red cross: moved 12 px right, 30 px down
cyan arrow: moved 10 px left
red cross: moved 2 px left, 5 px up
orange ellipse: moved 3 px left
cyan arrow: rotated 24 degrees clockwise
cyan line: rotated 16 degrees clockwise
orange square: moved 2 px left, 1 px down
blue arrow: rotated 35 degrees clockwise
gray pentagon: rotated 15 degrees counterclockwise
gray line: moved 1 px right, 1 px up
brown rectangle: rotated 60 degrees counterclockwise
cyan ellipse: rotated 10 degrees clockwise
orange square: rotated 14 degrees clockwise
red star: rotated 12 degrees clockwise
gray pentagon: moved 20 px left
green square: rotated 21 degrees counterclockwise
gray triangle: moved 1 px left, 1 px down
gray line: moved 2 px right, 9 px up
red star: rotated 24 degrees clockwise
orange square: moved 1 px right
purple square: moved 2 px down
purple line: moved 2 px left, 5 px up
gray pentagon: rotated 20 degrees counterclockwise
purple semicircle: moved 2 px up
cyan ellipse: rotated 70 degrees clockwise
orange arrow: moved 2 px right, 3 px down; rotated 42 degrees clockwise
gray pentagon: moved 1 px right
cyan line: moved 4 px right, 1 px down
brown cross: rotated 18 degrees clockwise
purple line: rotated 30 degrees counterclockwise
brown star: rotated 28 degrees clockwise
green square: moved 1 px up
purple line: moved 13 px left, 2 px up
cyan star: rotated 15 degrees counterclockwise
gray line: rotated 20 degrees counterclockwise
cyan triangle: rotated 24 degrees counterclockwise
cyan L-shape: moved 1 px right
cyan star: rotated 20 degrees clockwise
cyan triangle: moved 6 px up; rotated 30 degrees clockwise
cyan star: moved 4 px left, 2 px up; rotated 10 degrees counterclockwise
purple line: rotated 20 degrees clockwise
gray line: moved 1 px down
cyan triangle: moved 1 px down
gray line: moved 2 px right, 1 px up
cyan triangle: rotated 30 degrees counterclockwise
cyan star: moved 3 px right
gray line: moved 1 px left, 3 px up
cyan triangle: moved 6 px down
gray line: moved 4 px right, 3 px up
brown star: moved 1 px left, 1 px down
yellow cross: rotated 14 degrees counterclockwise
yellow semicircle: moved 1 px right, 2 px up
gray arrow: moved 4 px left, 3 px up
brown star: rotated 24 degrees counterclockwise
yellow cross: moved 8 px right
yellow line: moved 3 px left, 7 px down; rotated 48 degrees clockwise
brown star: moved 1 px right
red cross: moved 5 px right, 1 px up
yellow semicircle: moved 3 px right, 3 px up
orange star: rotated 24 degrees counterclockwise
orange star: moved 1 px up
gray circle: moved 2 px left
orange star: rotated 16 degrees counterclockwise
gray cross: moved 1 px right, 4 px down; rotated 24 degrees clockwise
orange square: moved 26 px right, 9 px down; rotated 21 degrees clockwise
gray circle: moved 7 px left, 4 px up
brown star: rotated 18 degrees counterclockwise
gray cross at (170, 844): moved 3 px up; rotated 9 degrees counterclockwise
┄┄┄┄┄┄┄┄┄┄┄┄┄┄┄┄┄┄┄┄
## Do this
Rewrite the material above, changing every "gray pentagon" to "gray hexagon" and leaving everything else as it is.

## Reply
red cross: moved 12 px right, 30 px down
cyan arrow: moved 10 px left
red cross: moved 2 px left, 5 px up
orange ellipse: moved 3 px left
cyan arrow: rotated 24 degrees clockwise
cyan line: rotated 16 degrees clockwise
orange square: moved 2 px left, 1 px down
blue arrow: rotated 35 degrees clockwise
gray hexagon: rotated 15 degrees counterclockwise
gray line: moved 1 px right, 1 px up
brown rectangle: rotated 60 degrees counterclockwise
cyan ellipse: rotated 10 degrees clockwise
orange square: rotated 14 degrees clockwise
red star: rotated 12 degrees clockwise
gray hexagon: moved 20 px left
green square: rotated 21 degrees counterclockwise
gray triangle: moved 1 px left, 1 px down
gray line: moved 2 px right, 9 px up
red star: rotated 24 degrees clockwise
orange square: moved 1 px right
purple square: moved 2 px down
purple line: moved 2 px left, 5 px up
gray hexagon: rotated 20 degrees counterclockwise
purple semicircle: moved 2 px up
cyan ellipse: rotated 70 degrees clockwise
orange arrow: moved 2 px right, 3 px down; rotated 42 degrees clockwise
gray hexagon: moved 1 px right
cyan line: moved 4 px right, 1 px down
brown cross: rotated 18 degrees clockwise
purple line: rotated 30 degrees counterclockwise
brown star: rotated 28 degrees clockwise
green square: moved 1 px up
purple line: moved 13 px left, 2 px up
cyan star: rotated 15 degrees counterclockwise
gray line: rotated 20 degrees counterclockwise
cyan triangle: rotated 24 degrees counterclockwise
cyan L-shape: moved 1 px right
cyan star: rotated 20 degrees clockwise
cyan triangle: moved 6 px up; rotated 30 degrees clockwise
cyan star: moved 4 px left, 2 px up; rotated 10 degrees counterclockwise
purple line: rotated 20 degrees clockwise
gray line: moved 1 px down
cyan triangle: moved 1 px down
gray line: moved 2 px right, 1 px up
cyan triangle: rotated 30 degrees counterclockwise
cyan star: moved 3 px right
gray line: moved 1 px left, 3 px up
cyan triangle: moved 6 px down
gray line: moved 4 px right, 3 px up
brown star: moved 1 px left, 1 px down
yellow cross: rotated 14 degrees counterclockwise
yellow semicircle: moved 1 px right, 2 px up
gray arrow: moved 4 px left, 3 px up
brown star: rotated 24 degrees counterclockwise
yellow cross: moved 8 px right
yellow line: moved 3 px left, 7 px down; rotated 48 degrees clockwise
brown star: moved 1 px right
red cross: moved 5 px right, 1 px up
yellow semicircle: moved 3 px right, 3 px up
orange star: rotated 24 degrees counterclockwise
orange star: moved 1 px up
gray circle: moved 2 px left
orange star: rotated 16 degrees counterclockwise
gray cross: moved 1 px right, 4 px down; rotated 24 degrees clockwise
orange square: moved 26 px right, 9 px down; rotated 21 degrees clockwise
gray circle: moved 7 px left, 4 px up
brown star: rotated 18 degrees counterclockwise
gray cross at (170, 844): moved 3 px up; rotated 9 degrees counterclockwise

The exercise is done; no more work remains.